Provided data:
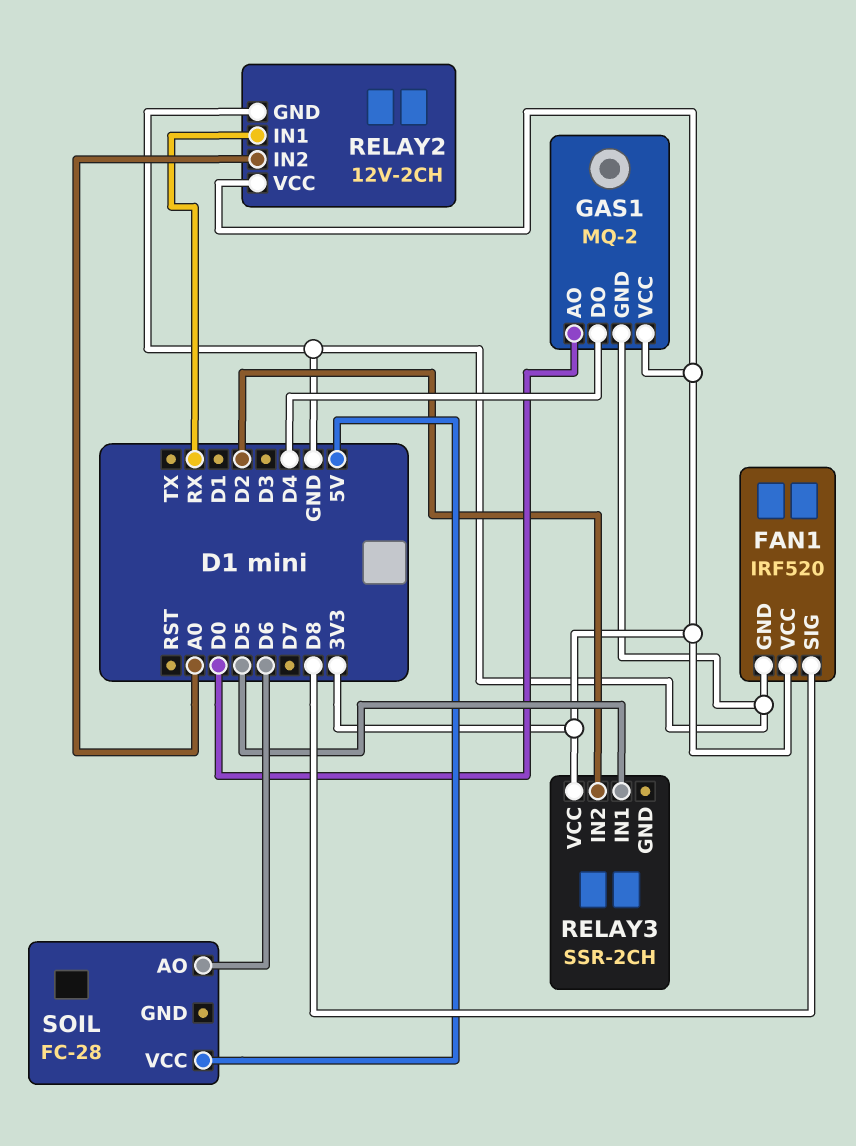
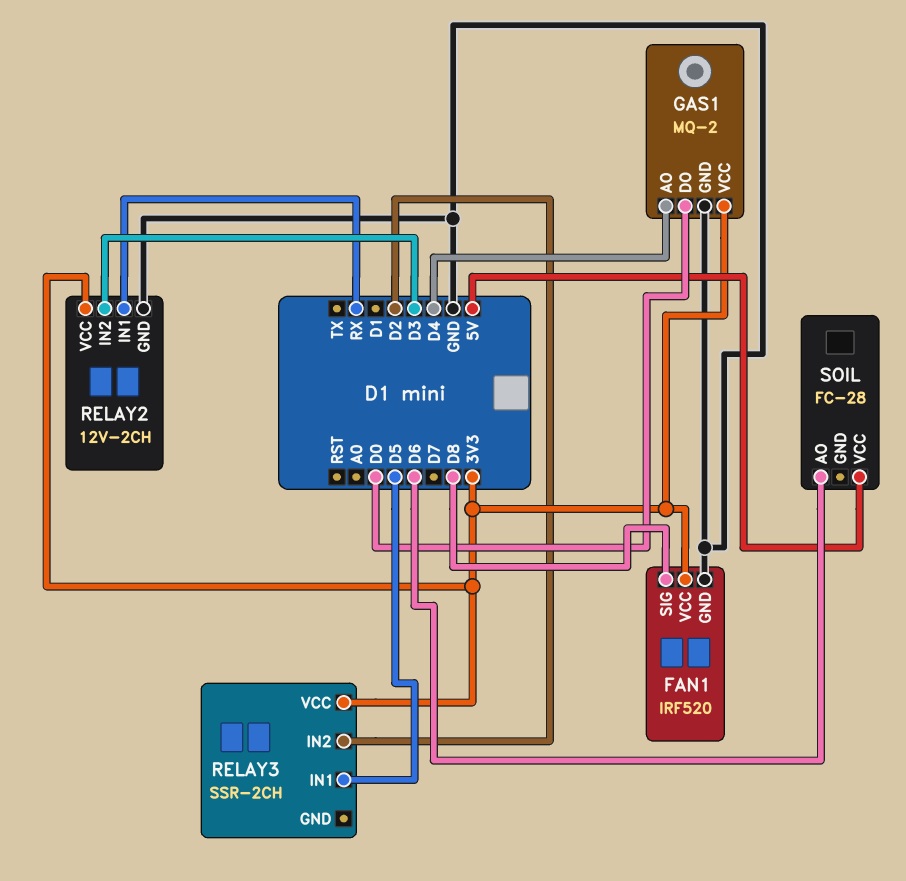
GAS1 pin AO: D0 -> D4
GAS1 pin DO: D4 -> D0
RELAY2 pin IN2: A0 -> D3

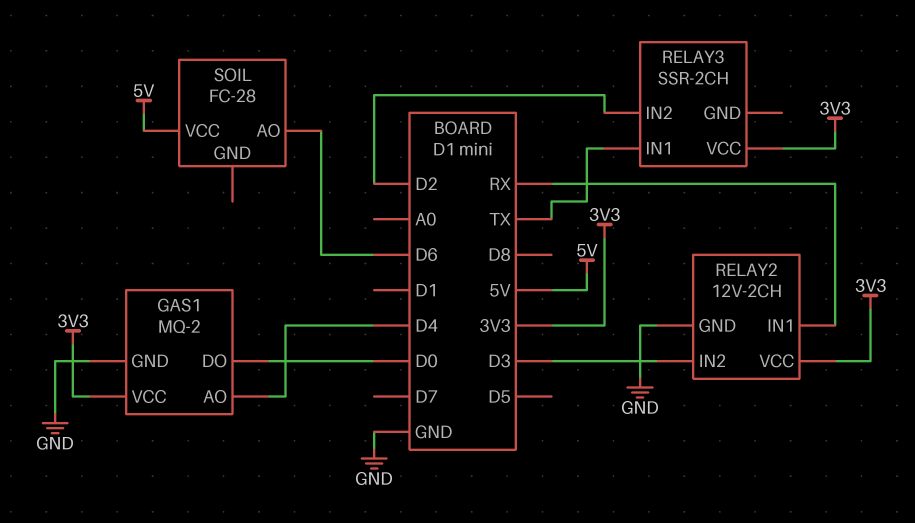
FAN1: IRF520 -> none
FAN1 pin GND: GND -> none
FAN1 pin SIG: D8 -> none
FAN1 pin VCC: 3V3 -> none
RELAY3 pin IN1: D5 -> TX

Problem requirements: Pull every line containing "none" from the material above.

Task output:
FAN1: IRF520 -> none
FAN1 pin GND: GND -> none
FAN1 pin SIG: D8 -> none
FAN1 pin VCC: 3V3 -> none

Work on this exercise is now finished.